● DATASET CONTENT:
*** Begin section ***

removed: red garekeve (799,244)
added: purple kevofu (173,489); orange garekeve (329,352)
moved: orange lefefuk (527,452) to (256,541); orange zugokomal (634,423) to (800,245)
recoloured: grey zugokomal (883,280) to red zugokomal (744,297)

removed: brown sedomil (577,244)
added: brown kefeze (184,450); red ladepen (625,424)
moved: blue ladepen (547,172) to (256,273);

*** End section ***
*** Begin section ***

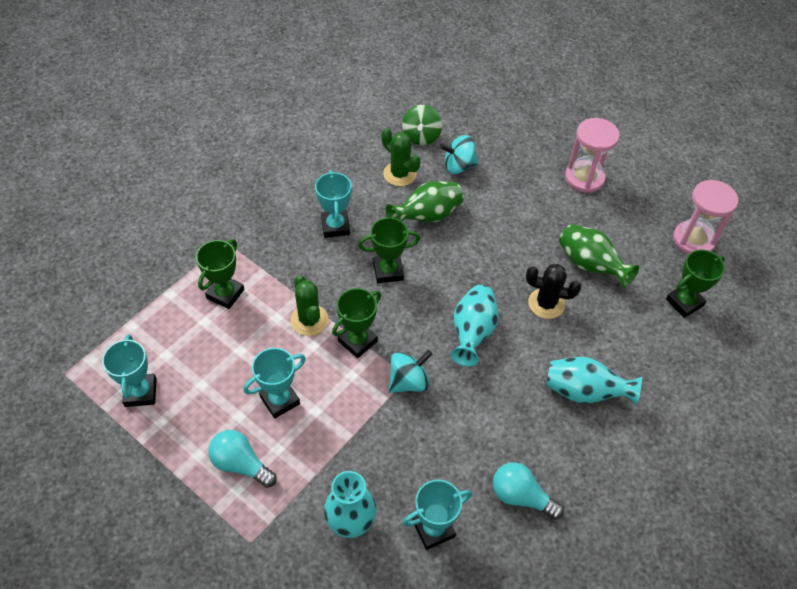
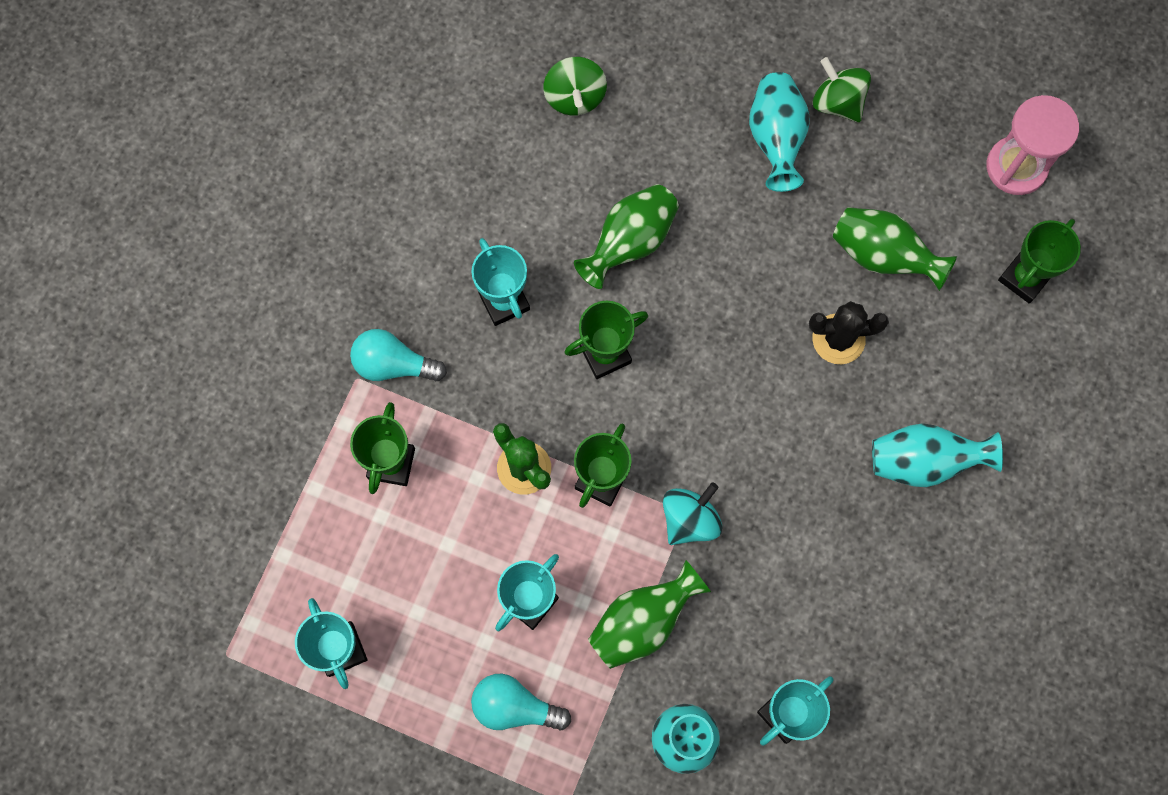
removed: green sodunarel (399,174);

*** End section ***
*** Begin section ***

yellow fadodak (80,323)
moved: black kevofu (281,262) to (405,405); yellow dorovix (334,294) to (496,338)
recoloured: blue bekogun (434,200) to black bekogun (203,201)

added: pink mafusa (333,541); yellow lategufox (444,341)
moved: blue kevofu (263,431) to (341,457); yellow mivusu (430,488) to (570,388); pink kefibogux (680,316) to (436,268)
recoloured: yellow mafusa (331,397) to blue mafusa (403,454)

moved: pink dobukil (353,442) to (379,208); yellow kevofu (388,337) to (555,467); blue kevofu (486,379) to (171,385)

*** End section ***

● WORK ITEM: Would you please copy every line from the listing above that contains the word "garekeve"?

● TASK OUTPUT:
removed: red garekeve (799,244)
added: purple kevofu (173,489); orange garekeve (329,352)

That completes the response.